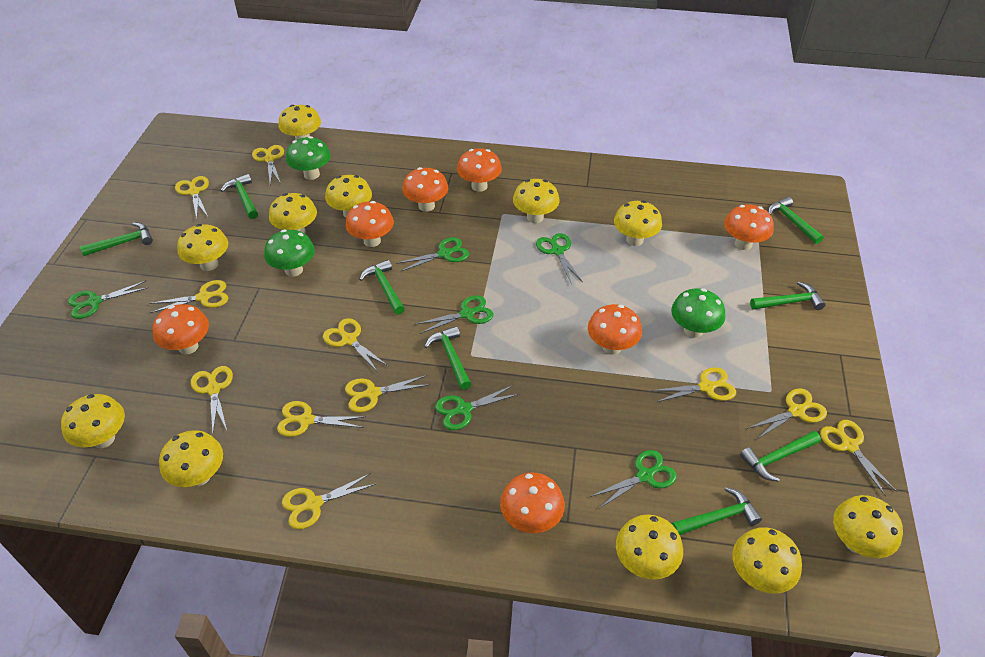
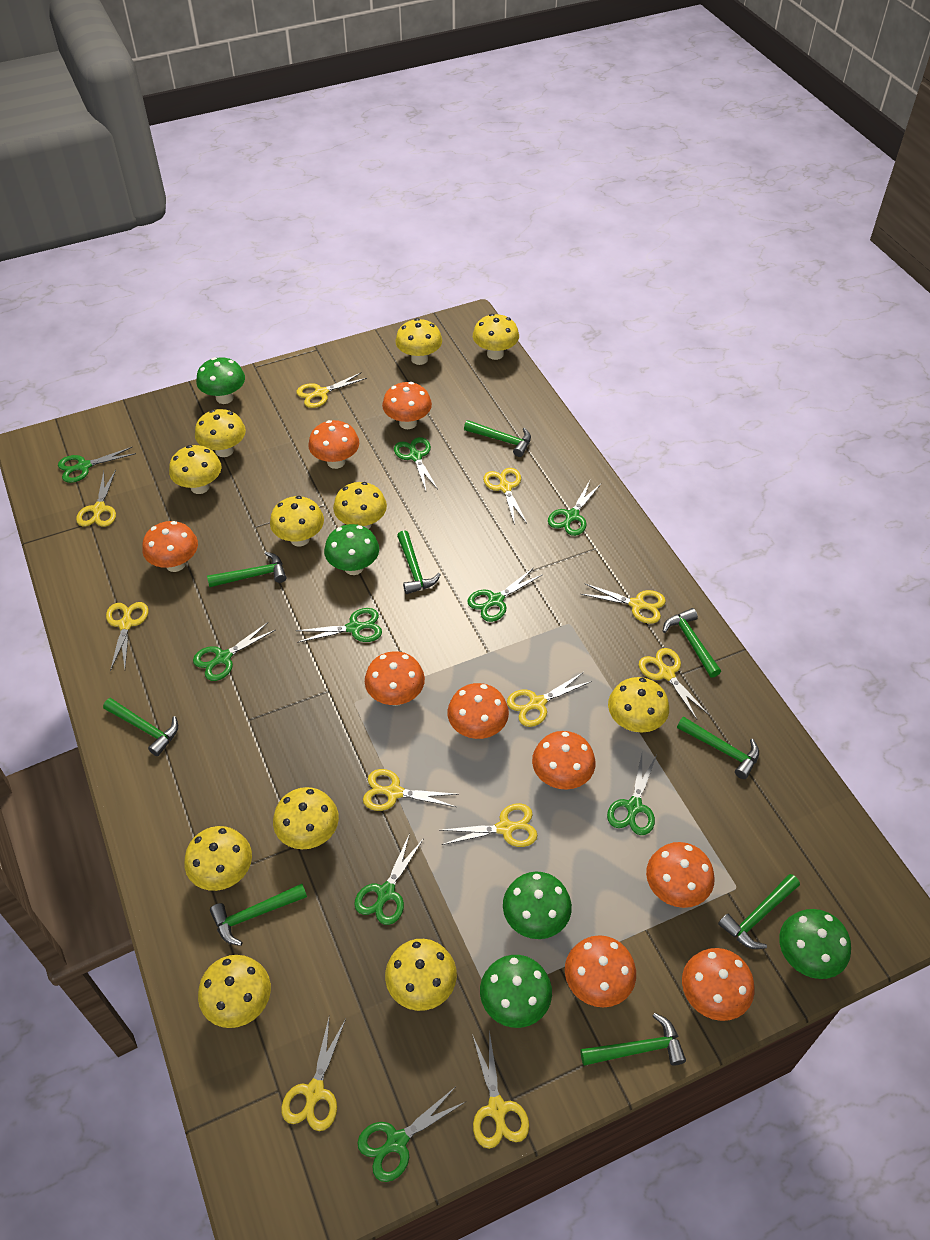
green hammer: 8 -> 9
green mushroom: 3 -> 5
green scissors: 6 -> 9
orange mushroom: 7 -> 9

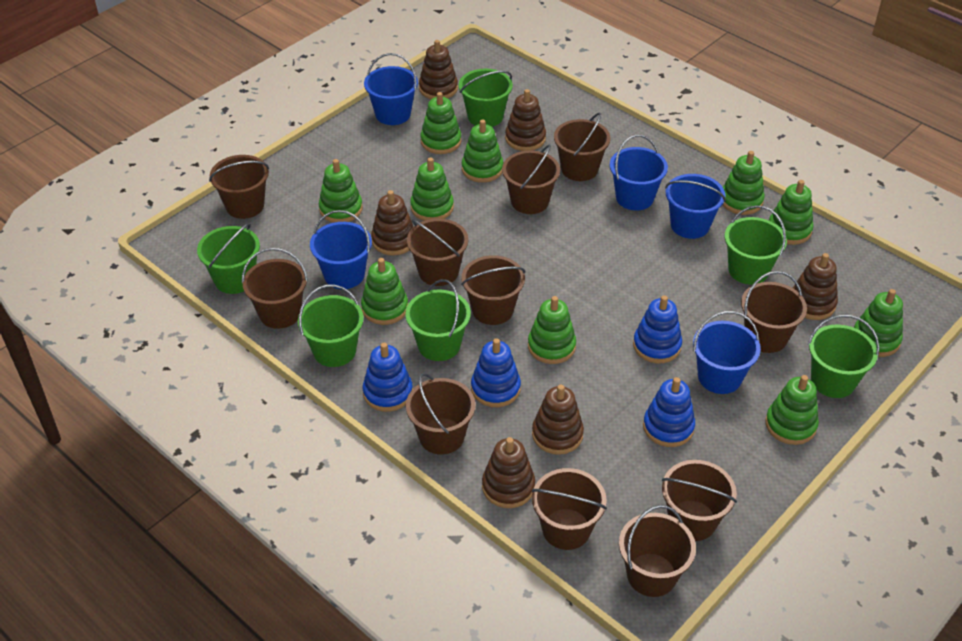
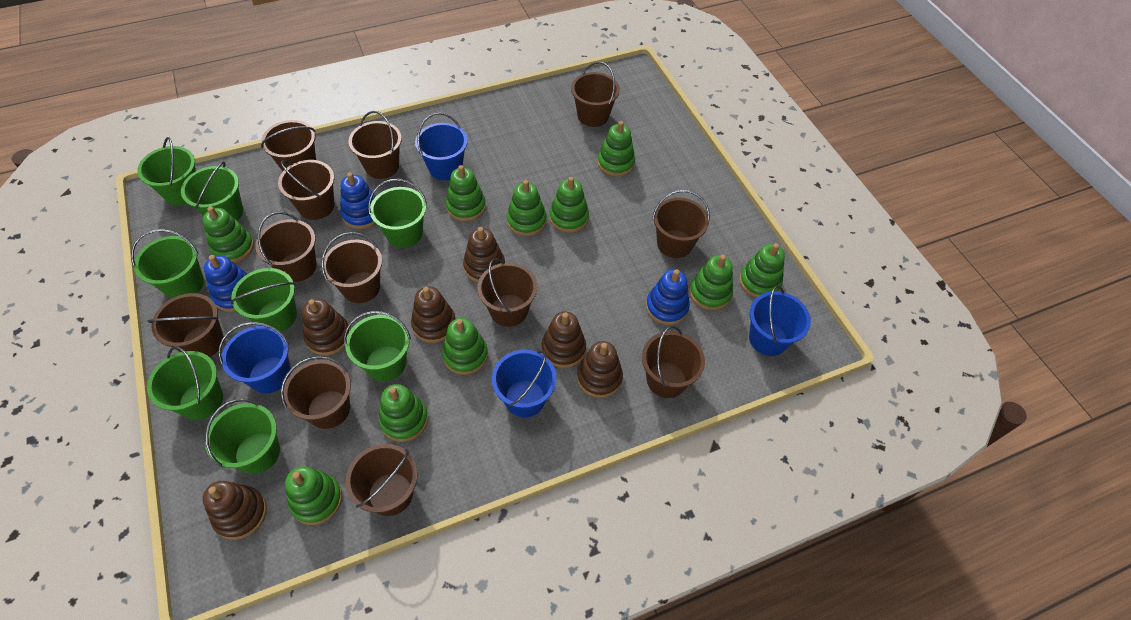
blue bucket: 5 -> 4
blue stacking toy: 4 -> 3
brown bucket: 11 -> 12
green bucket: 6 -> 8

────────────────

### Aim of the task:
Without changing a word, retype every entry above, but drop its pictures.

### Worked solution:
green hammer: 8 -> 9
green mushroom: 3 -> 5
green scissors: 6 -> 9
orange mushroom: 7 -> 9

blue bucket: 5 -> 4
blue stacking toy: 4 -> 3
brown bucket: 11 -> 12
green bucket: 6 -> 8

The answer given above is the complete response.